• [Task requirements]
Each record, word for word and stripped of pictures, is what the answer should contain.

Data provided below:

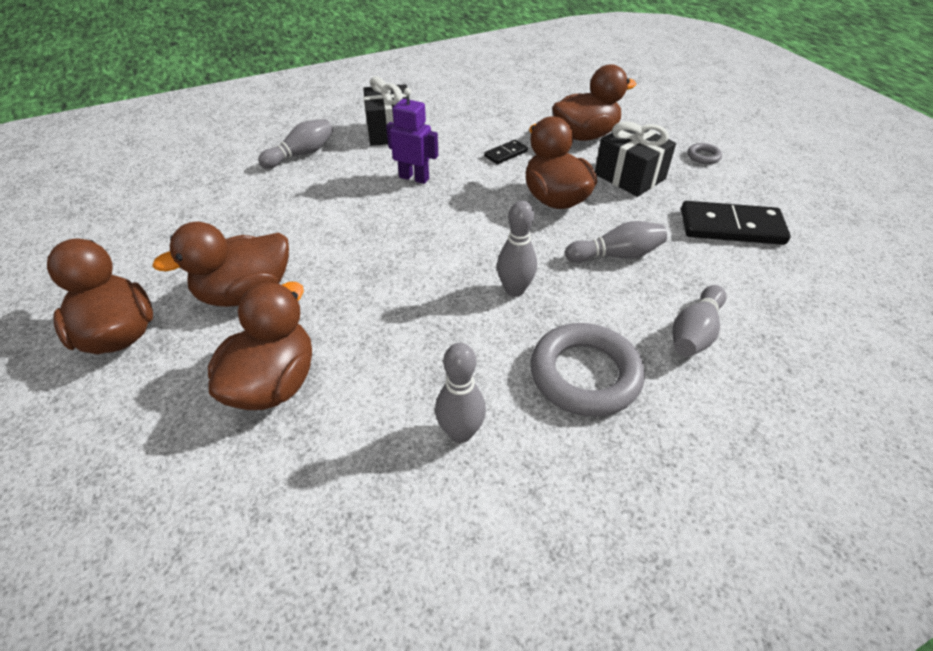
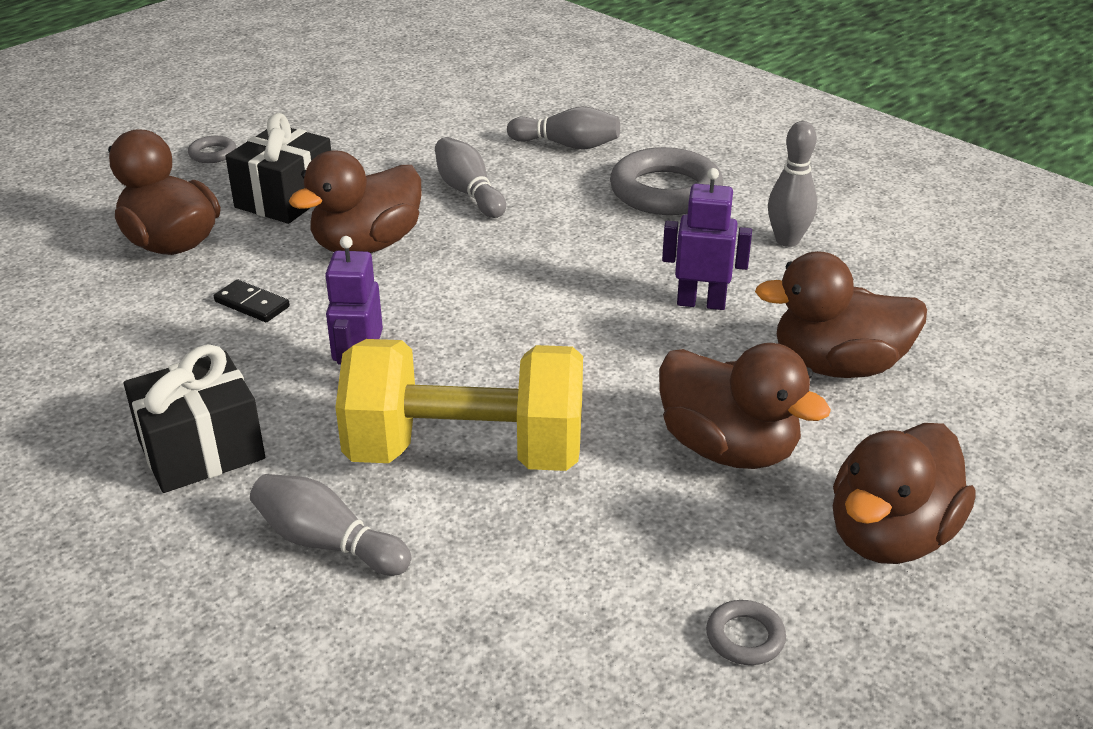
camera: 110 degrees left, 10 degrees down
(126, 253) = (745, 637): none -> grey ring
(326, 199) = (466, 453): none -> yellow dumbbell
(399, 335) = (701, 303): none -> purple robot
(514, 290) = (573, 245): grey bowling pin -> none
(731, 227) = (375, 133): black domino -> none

End of Data provided.

• [Exercise result]
camera: 110 degrees left, 10 degrees down
(126, 253) = (745, 637): none -> grey ring
(326, 199) = (466, 453): none -> yellow dumbbell
(399, 335) = (701, 303): none -> purple robot
(514, 290) = (573, 245): grey bowling pin -> none
(731, 227) = (375, 133): black domino -> none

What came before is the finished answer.